(Goal):
Put the lines starting at the first one and ending at the line containing "4: (268, 145)" into a JSON list of strings, one string per line, with blank lines omitted.

[Data records]
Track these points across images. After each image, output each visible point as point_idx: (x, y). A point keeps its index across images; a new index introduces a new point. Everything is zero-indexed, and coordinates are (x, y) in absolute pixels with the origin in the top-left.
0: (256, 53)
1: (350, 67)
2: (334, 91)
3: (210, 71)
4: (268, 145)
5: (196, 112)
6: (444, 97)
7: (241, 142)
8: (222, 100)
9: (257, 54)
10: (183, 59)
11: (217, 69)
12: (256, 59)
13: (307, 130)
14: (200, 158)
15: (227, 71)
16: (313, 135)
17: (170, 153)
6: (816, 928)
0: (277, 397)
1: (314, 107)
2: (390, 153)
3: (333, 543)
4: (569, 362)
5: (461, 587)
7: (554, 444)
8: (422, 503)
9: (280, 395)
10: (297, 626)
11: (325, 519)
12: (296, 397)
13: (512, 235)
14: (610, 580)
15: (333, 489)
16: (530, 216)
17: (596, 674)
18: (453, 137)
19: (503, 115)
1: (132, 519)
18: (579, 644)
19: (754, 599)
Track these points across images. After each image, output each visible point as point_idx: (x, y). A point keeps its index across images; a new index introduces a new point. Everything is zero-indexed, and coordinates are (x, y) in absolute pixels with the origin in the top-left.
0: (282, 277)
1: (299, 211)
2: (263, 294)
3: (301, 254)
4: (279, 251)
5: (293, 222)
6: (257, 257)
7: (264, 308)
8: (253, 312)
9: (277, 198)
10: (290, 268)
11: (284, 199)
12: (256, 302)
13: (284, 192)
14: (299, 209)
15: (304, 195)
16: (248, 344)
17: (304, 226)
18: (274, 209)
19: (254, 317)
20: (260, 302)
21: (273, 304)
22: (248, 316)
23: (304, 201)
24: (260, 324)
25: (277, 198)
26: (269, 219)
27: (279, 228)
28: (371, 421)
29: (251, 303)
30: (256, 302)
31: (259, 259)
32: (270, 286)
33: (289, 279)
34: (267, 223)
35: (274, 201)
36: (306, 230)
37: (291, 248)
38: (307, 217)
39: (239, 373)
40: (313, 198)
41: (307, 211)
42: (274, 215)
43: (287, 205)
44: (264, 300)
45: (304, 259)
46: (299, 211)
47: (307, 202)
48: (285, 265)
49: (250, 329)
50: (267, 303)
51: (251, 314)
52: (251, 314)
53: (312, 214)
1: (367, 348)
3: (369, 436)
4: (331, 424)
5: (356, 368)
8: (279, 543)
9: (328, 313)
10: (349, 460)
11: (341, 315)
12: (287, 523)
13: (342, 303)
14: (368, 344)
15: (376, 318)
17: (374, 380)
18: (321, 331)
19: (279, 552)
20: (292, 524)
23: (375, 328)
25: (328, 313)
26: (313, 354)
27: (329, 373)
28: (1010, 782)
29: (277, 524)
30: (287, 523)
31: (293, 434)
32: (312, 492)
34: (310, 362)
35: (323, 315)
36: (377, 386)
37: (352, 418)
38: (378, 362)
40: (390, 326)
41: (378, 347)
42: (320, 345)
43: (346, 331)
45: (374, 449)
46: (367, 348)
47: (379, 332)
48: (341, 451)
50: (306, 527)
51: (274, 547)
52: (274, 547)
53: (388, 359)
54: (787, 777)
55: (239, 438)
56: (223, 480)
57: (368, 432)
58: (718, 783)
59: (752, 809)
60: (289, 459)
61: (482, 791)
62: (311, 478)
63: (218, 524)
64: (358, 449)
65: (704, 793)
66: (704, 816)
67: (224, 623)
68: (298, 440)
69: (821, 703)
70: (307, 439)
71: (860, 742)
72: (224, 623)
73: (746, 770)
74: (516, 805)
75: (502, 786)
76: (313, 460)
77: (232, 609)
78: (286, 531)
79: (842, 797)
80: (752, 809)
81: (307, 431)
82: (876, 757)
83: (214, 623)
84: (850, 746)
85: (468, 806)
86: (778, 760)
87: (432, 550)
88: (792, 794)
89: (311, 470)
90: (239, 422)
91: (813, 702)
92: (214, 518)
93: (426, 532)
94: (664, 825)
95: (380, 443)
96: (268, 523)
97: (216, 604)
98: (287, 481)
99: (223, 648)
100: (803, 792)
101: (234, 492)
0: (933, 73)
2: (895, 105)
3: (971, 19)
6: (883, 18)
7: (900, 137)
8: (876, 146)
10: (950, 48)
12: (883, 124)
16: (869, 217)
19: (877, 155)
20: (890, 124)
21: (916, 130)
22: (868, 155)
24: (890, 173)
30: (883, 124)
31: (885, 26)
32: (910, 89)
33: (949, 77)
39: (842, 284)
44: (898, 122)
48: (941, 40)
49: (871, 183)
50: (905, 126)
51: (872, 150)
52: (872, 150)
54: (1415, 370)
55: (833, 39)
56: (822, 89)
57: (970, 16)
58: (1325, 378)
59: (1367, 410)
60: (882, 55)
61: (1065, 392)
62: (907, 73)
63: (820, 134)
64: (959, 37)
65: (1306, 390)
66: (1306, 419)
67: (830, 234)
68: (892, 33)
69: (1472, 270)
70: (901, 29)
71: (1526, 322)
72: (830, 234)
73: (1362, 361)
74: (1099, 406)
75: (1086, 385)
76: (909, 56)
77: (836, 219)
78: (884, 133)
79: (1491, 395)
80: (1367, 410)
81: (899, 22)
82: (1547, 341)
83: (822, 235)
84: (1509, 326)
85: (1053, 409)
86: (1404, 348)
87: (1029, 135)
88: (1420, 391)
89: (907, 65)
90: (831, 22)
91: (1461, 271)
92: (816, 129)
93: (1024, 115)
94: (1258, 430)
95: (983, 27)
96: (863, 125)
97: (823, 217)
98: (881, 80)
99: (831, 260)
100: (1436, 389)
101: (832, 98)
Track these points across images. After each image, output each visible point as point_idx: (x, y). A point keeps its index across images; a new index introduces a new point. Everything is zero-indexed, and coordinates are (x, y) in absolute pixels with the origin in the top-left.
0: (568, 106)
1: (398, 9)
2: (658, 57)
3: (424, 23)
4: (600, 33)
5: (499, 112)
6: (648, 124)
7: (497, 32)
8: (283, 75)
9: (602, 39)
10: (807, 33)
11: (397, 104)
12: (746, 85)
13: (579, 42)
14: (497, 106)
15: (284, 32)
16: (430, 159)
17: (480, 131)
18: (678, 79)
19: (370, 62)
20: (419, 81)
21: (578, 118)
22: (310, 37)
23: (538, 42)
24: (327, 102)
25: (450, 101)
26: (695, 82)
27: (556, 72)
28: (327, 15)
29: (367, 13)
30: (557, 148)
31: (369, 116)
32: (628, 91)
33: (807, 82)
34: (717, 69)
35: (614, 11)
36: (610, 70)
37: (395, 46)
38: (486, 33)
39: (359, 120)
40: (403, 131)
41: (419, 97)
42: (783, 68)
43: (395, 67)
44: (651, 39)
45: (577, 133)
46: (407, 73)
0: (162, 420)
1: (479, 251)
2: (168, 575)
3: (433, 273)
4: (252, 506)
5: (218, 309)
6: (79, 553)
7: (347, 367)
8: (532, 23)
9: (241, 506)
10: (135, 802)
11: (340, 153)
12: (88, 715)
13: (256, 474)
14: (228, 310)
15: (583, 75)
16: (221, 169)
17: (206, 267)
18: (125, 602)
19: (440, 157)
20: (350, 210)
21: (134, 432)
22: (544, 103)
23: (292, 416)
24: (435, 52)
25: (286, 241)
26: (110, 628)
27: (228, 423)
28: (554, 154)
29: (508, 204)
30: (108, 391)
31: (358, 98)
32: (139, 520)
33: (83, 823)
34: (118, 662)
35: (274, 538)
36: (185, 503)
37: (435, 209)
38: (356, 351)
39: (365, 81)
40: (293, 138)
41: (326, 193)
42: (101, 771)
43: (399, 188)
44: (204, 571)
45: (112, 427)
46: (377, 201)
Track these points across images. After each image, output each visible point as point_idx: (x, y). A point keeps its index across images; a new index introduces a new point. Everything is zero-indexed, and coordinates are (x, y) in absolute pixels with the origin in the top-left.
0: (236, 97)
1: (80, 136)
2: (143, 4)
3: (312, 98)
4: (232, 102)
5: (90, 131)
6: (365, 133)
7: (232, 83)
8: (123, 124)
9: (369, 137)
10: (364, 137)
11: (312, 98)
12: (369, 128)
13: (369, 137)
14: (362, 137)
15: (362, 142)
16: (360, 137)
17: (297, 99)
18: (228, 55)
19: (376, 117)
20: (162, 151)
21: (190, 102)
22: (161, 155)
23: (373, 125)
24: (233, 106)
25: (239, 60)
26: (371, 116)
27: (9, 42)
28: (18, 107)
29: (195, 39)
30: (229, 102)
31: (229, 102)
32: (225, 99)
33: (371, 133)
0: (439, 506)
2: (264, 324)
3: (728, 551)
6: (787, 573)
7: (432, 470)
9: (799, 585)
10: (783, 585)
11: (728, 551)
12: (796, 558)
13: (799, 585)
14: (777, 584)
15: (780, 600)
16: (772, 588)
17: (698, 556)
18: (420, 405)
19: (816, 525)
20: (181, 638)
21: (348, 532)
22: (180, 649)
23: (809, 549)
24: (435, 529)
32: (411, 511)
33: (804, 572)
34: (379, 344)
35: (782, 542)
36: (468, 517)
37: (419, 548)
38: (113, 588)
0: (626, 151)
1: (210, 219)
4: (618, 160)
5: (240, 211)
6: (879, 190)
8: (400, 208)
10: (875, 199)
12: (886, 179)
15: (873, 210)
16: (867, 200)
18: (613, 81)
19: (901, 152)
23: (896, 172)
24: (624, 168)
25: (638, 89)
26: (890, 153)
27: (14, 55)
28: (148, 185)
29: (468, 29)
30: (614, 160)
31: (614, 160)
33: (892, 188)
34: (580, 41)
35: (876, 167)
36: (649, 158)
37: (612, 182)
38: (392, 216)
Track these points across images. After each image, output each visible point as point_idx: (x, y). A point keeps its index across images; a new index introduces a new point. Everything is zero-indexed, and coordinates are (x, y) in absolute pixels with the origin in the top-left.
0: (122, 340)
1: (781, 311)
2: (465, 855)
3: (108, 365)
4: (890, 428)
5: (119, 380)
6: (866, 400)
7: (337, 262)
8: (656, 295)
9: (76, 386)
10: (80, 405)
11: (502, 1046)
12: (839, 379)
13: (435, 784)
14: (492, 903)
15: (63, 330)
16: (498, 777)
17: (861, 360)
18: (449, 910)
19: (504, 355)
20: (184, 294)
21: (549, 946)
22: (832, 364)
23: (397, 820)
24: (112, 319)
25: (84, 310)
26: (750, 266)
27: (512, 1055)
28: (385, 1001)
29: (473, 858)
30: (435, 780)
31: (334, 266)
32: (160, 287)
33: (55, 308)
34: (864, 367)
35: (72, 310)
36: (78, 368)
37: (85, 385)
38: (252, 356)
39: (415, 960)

(The output):
[
  "Track these points across images. After each image, output each visible point as point_idx: (x, y). A point keeps its index across images; a new index introduces a new point. Everything is zero-indexed, and coordinates are (x, y) in absolute pixels with the origin in the top-left.",
  "0: (256, 53)",
  "1: (350, 67)",
  "2: (334, 91)",
  "3: (210, 71)",
  "4: (268, 145)"
]